TASK BRIEF » Your output should be exactly the lines from the one containing "R104: none -> 680 (SIG11, SIG23)" through the final line of the records, both included, with every picture left out.

DATA FOR THIS EXERCISE »
──────────

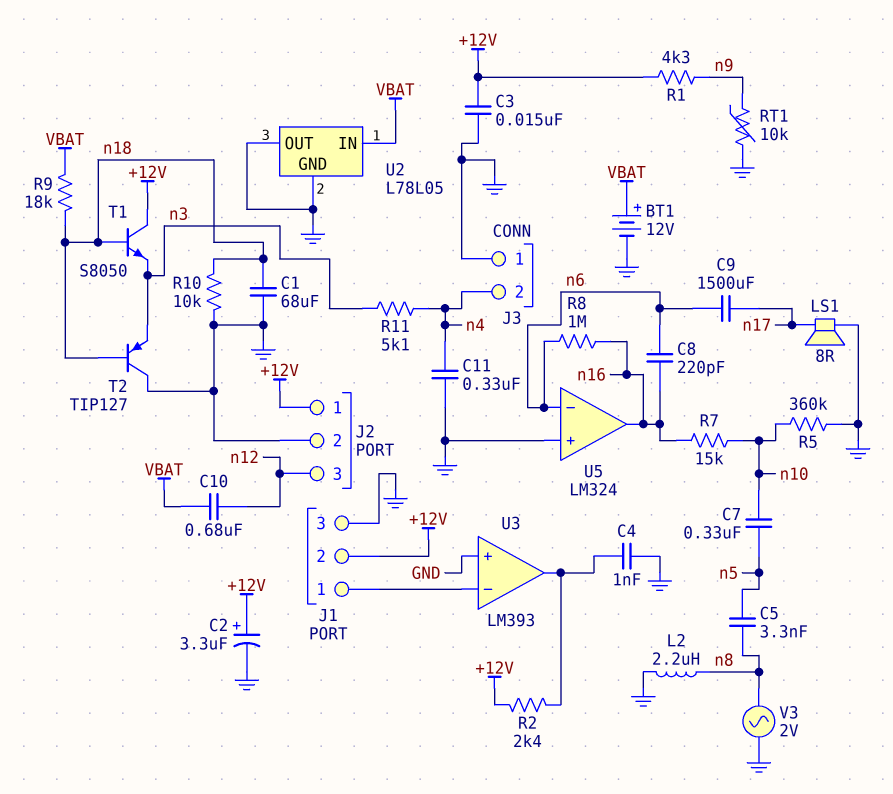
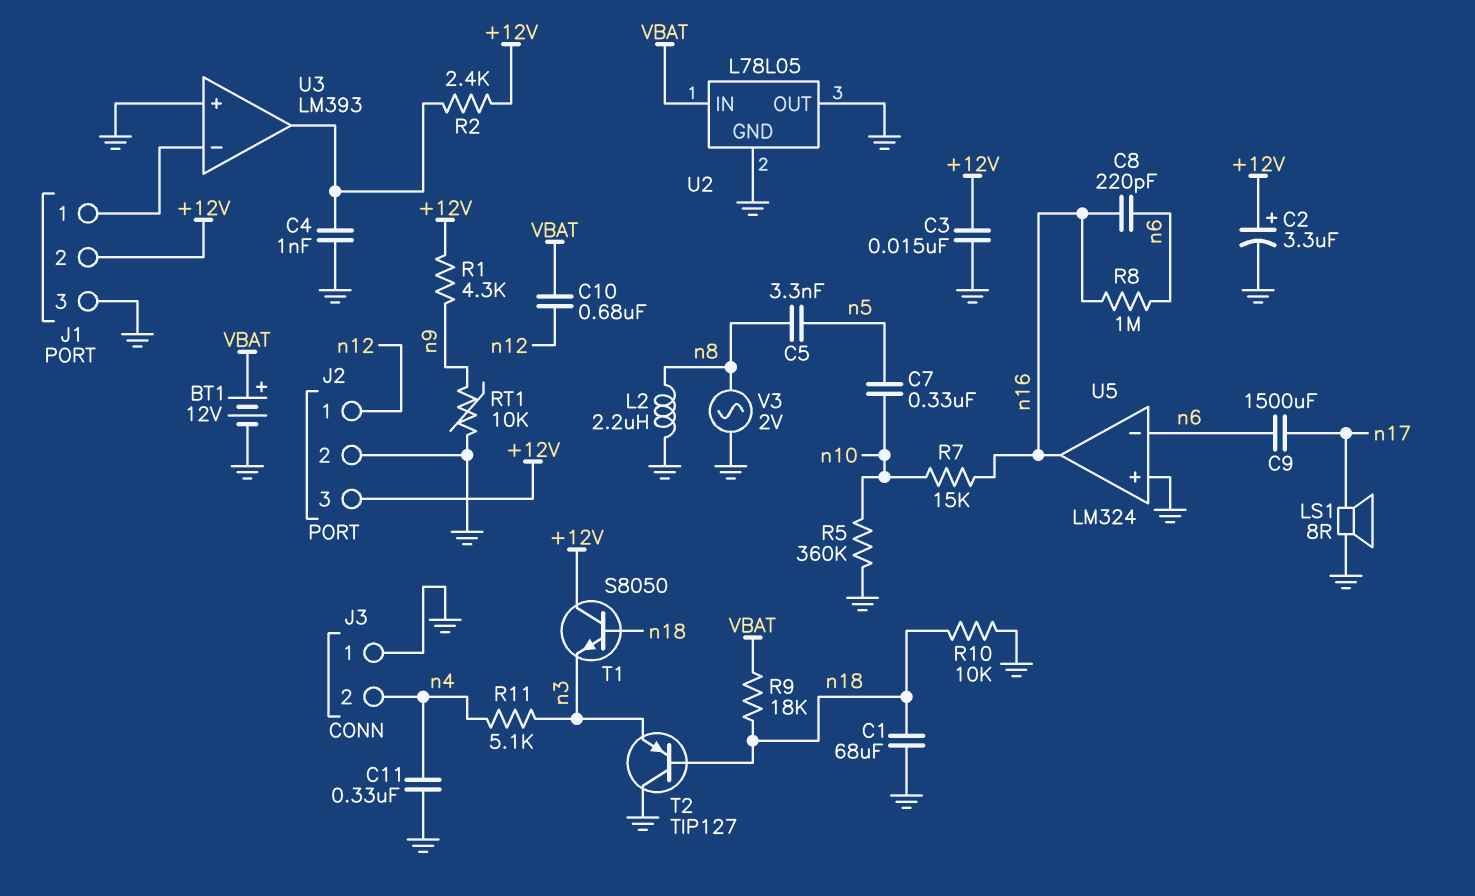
J2 pin 1: +12V -> n12
J2 pin 3: n12 -> +12V

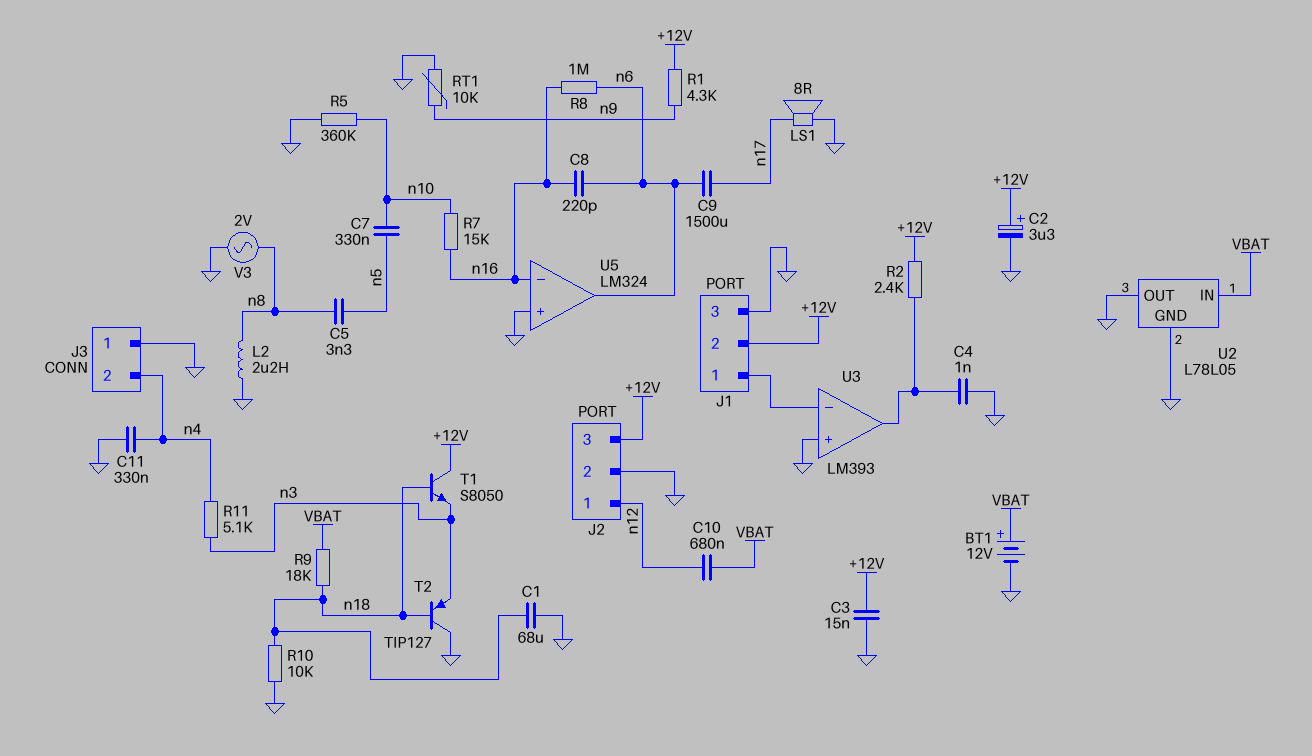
U5 pin in-: n6 -> n16
U5 pin out: n16 -> n6

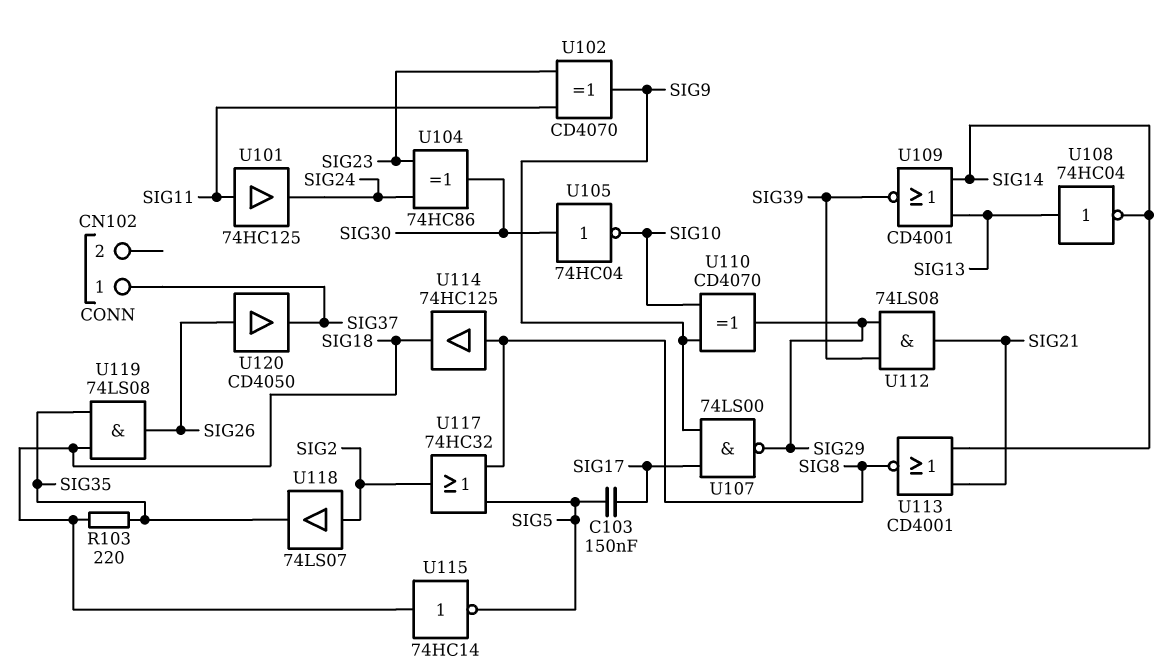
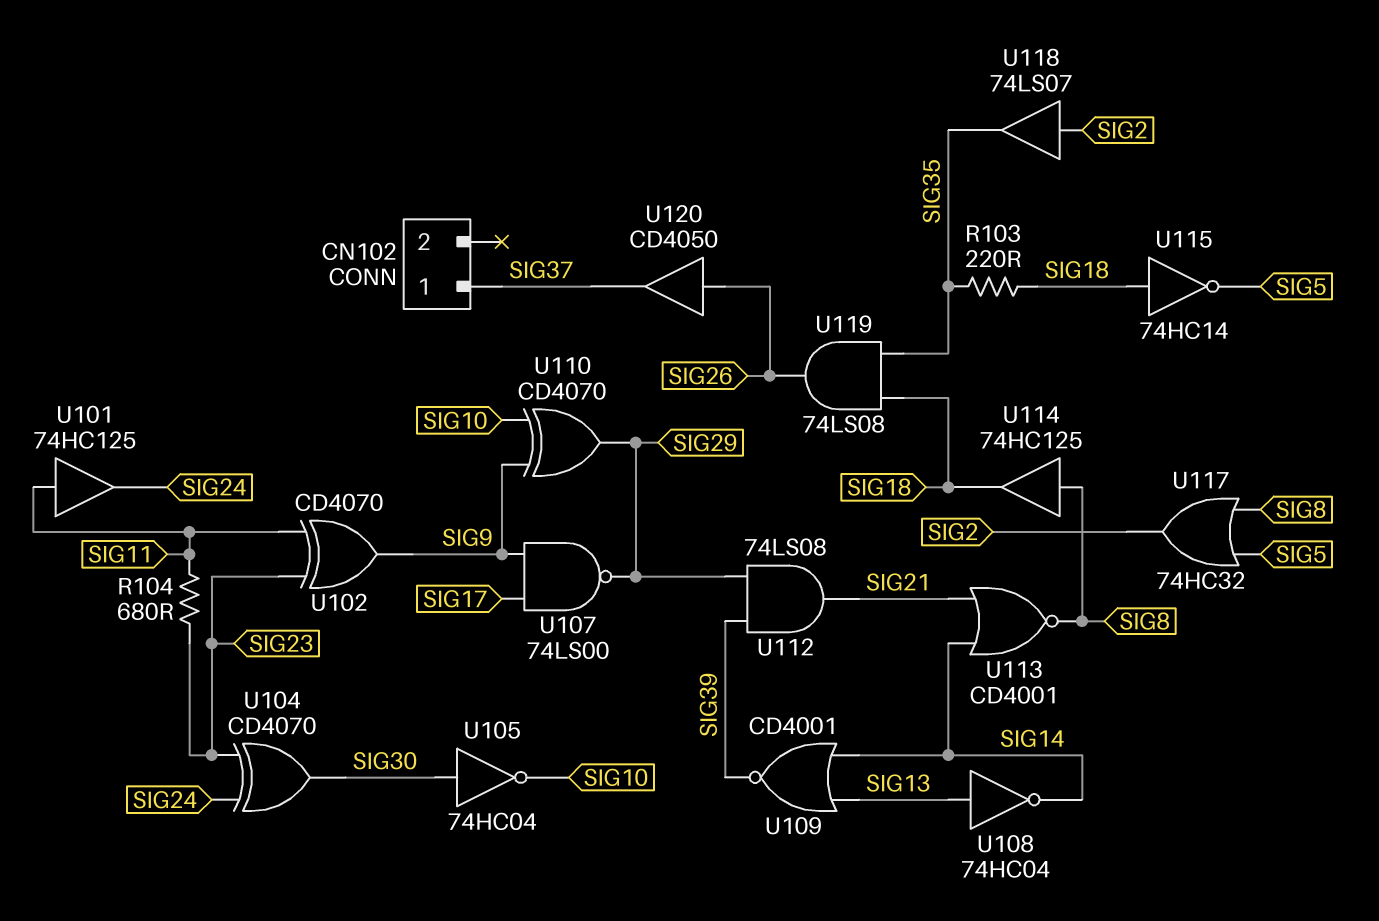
C103: 150nF (SIG5, SIG17) -> none
R104: none -> 680 (SIG11, SIG23)
U104: XOR 74HC86 (in SIG23, in SIG24, out SIG30) -> XOR CD4070 (in SIG23, in SIG24, out SIG30)

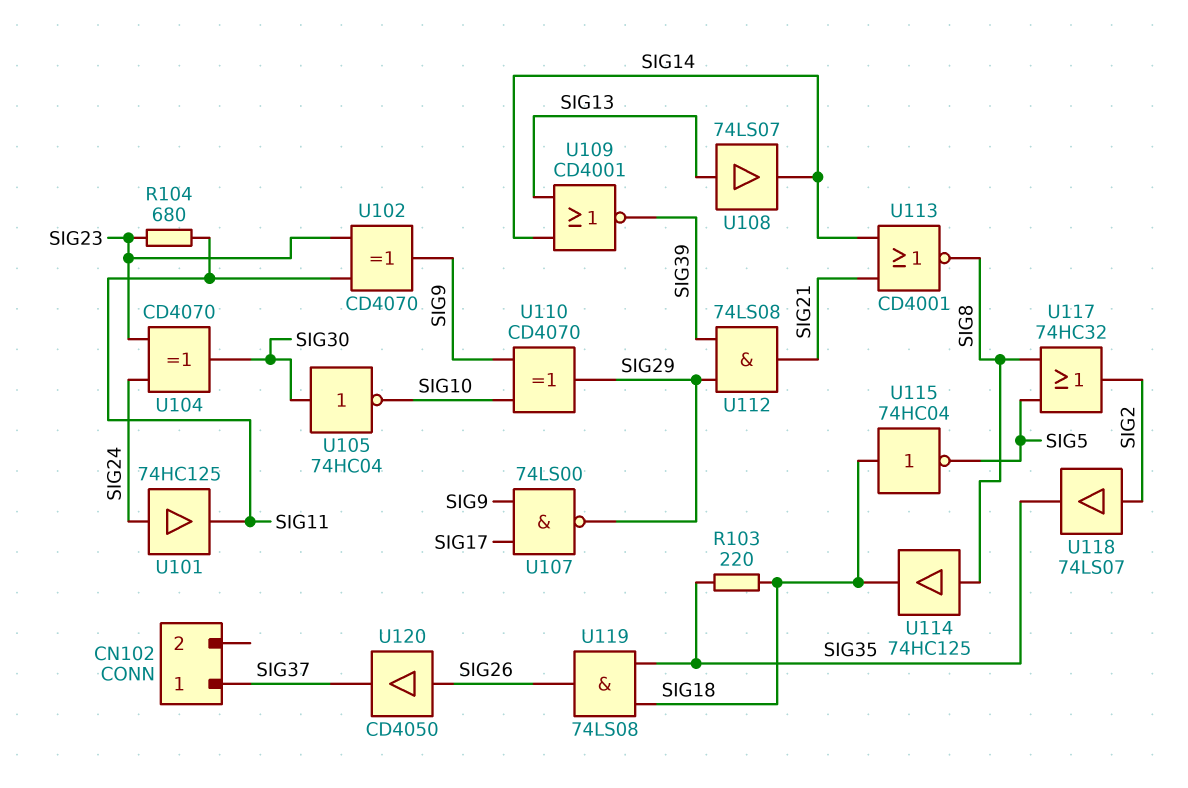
U101: buffer 74HC125 (in SIG11, out SIG24) -> buffer 74HC125 (in SIG24, out SIG11)
U108: NOT 74HC04 (in SIG13, out SIG14) -> buffer 74LS07 (in SIG13, out SIG14)
U115: NOT 74HC14 (in SIG18, out SIG5) -> NOT 74HC04 (in SIG18, out SIG5)

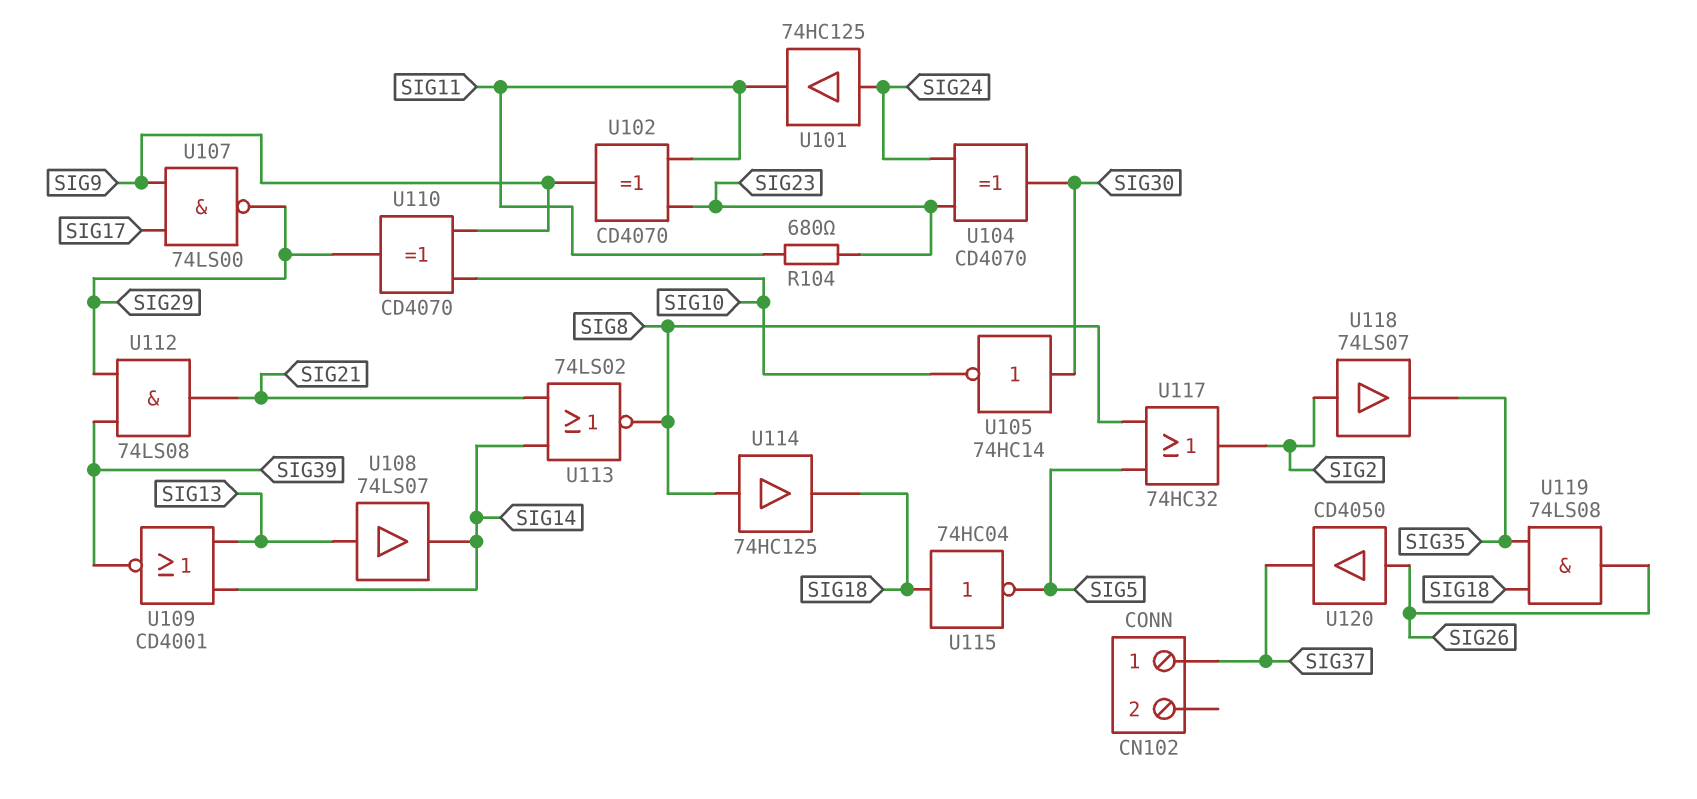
R103: 220 (SIG18, SIG35) -> none
U105: NOT 74HC04 (in SIG30, out SIG10) -> NOT 74HC14 (in SIG30, out SIG10)
U113: NOR CD4001 (in SIG14, in SIG21, out SIG8) -> NOR 74LS02 (in SIG14, in SIG21, out SIG8)

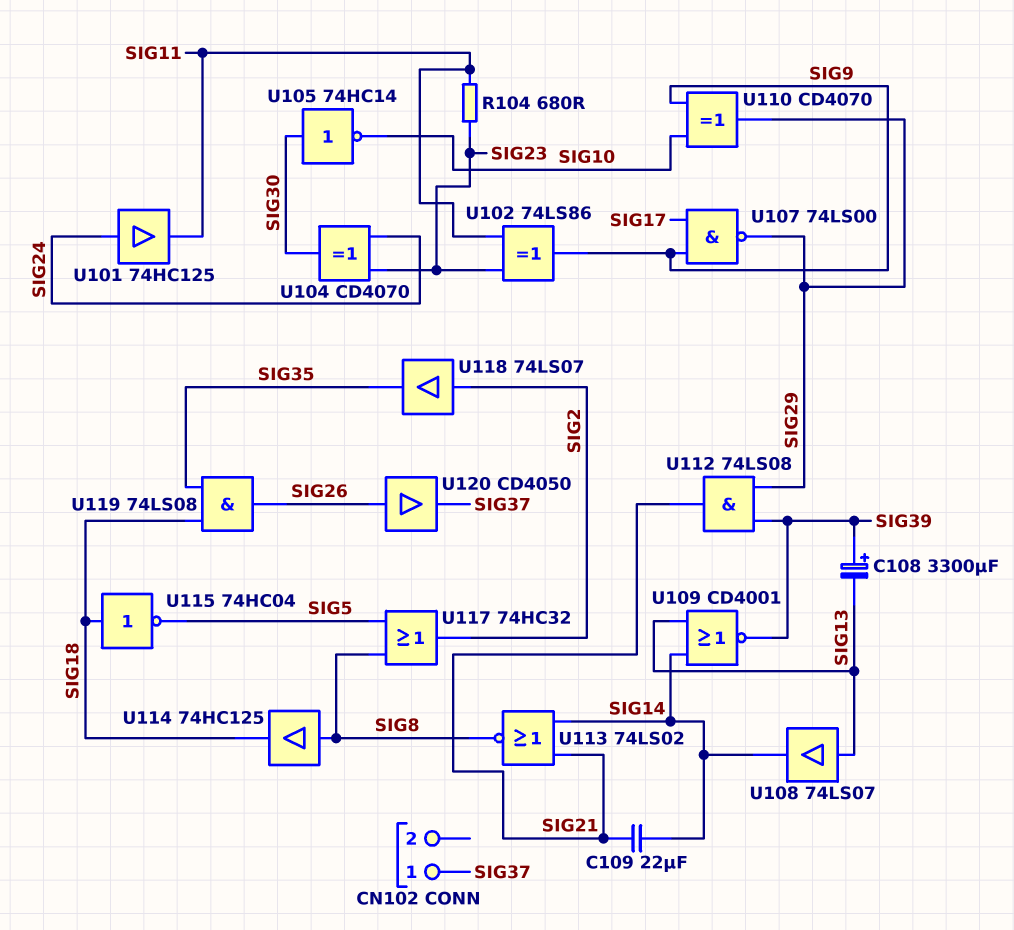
C108: none -> 3300uF (plus SIG39, minus SIG13)
C109: none -> 22uF (SIG14, SIG21)
U102: XOR CD4070 (in SIG11, in SIG23, out SIG9) -> XOR 74LS86 (in SIG11, in SIG23, out SIG9)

──────────

EXERCISE ANSWER »
R104: none -> 680 (SIG11, SIG23)
U104: XOR 74HC86 (in SIG23, in SIG24, out SIG30) -> XOR CD4070 (in SIG23, in SIG24, out SIG30)

U101: buffer 74HC125 (in SIG11, out SIG24) -> buffer 74HC125 (in SIG24, out SIG11)
U108: NOT 74HC04 (in SIG13, out SIG14) -> buffer 74LS07 (in SIG13, out SIG14)
U115: NOT 74HC14 (in SIG18, out SIG5) -> NOT 74HC04 (in SIG18, out SIG5)

R103: 220 (SIG18, SIG35) -> none
U105: NOT 74HC04 (in SIG30, out SIG10) -> NOT 74HC14 (in SIG30, out SIG10)
U113: NOR CD4001 (in SIG14, in SIG21, out SIG8) -> NOR 74LS02 (in SIG14, in SIG21, out SIG8)

C108: none -> 3300uF (plus SIG39, minus SIG13)
C109: none -> 22uF (SIG14, SIG21)
U102: XOR CD4070 (in SIG11, in SIG23, out SIG9) -> XOR 74LS86 (in SIG11, in SIG23, out SIG9)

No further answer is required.